Object transformation records

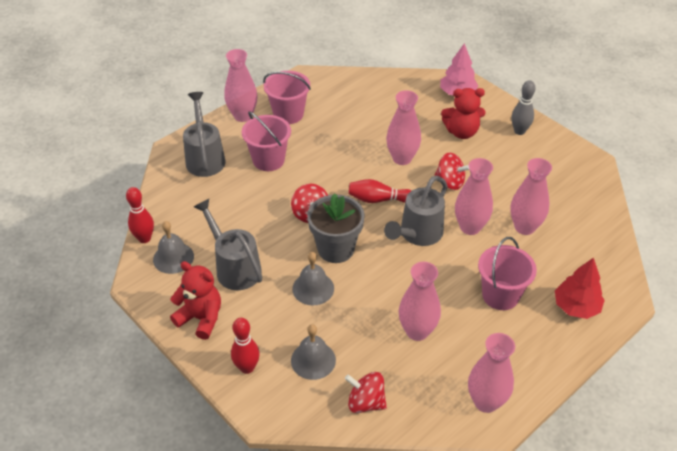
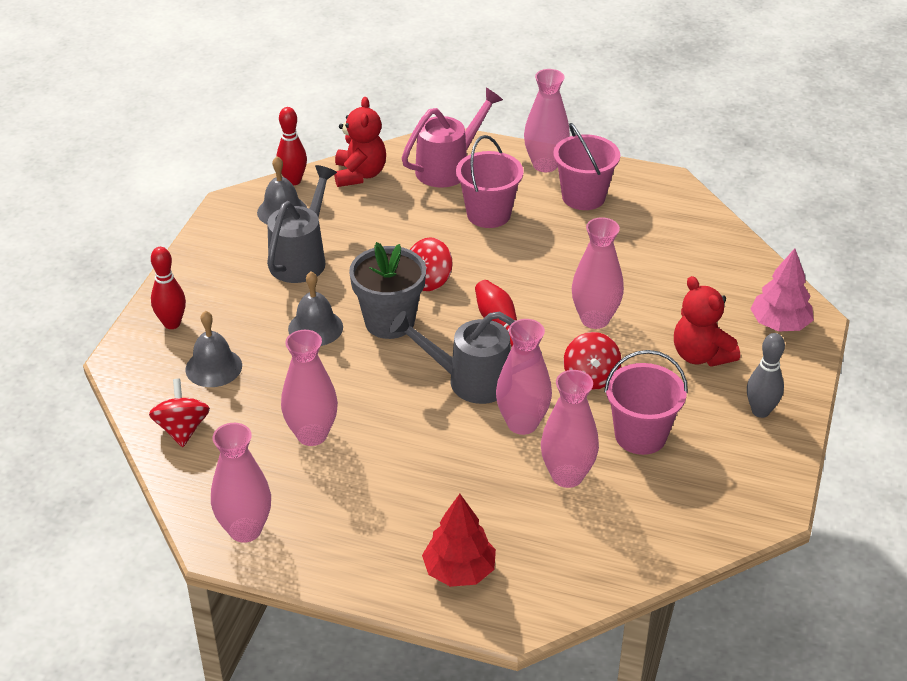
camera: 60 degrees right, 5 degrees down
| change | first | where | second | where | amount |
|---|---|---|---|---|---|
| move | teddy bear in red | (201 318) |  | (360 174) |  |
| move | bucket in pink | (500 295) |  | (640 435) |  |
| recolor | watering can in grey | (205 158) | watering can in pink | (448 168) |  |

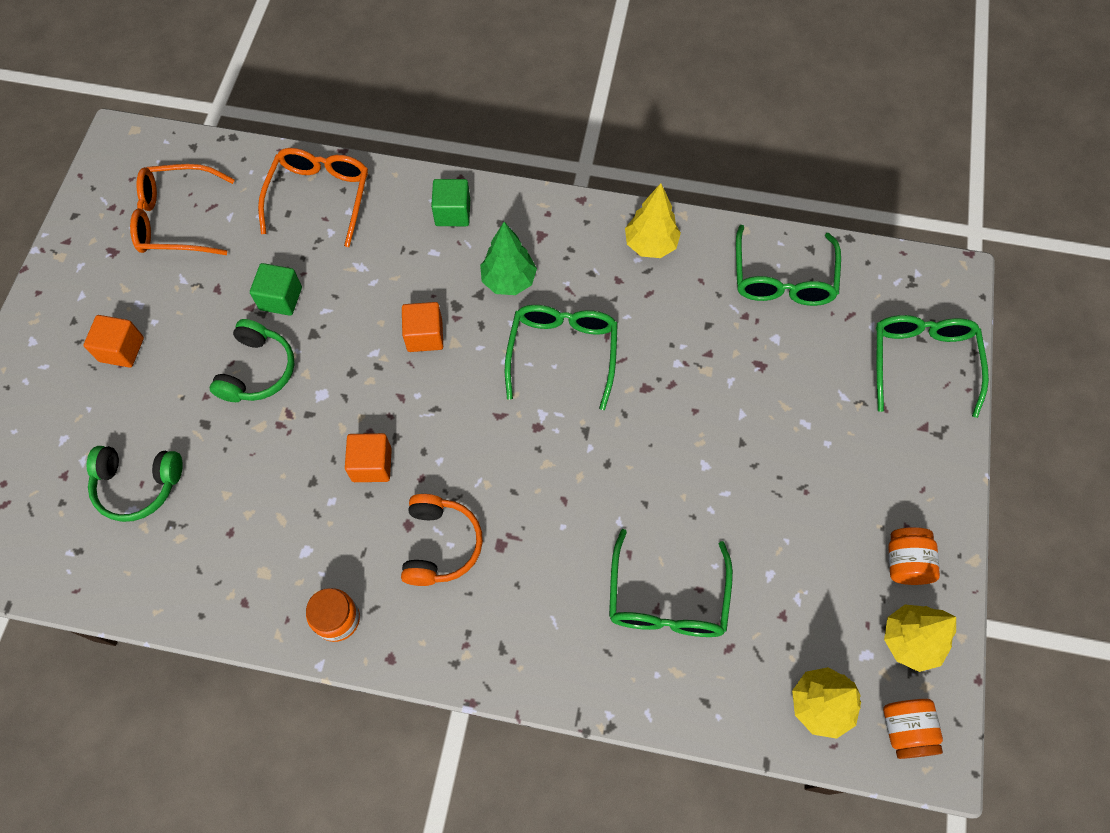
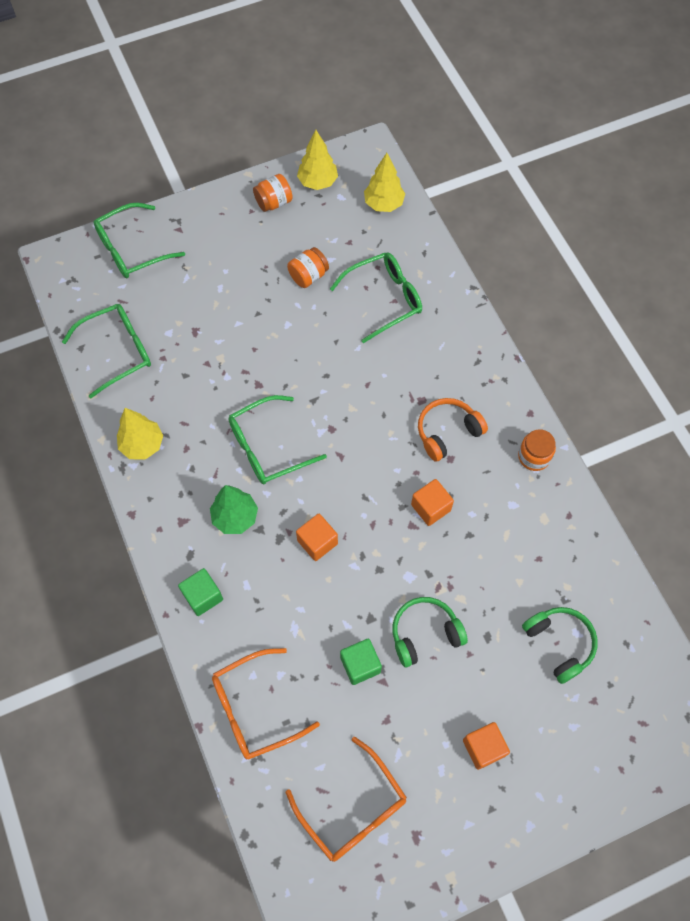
camera: 125 degrees left, 0 degrees up
| change | first | where | second | where | amount |
|---|---|---|---|---|---|
| move | jar in orange | (905 730) |  | (308 276) |  |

§ Aim of the exercise
Above are the records; give them all again exactly, apart from the pictures.

§ Task output
camera: 60 degrees right, 5 degrees down
| change | first | where | second | where | amount |
|---|---|---|---|---|---|
| move | teddy bear in red | (201 318) |  | (360 174) |  |
| move | bucket in pink | (500 295) |  | (640 435) |  |
| recolor | watering can in grey | (205 158) | watering can in pink | (448 168) |  |

camera: 125 degrees left, 0 degrees up
| change | first | where | second | where | amount |
|---|---|---|---|---|---|
| move | jar in orange | (905 730) |  | (308 276) |  |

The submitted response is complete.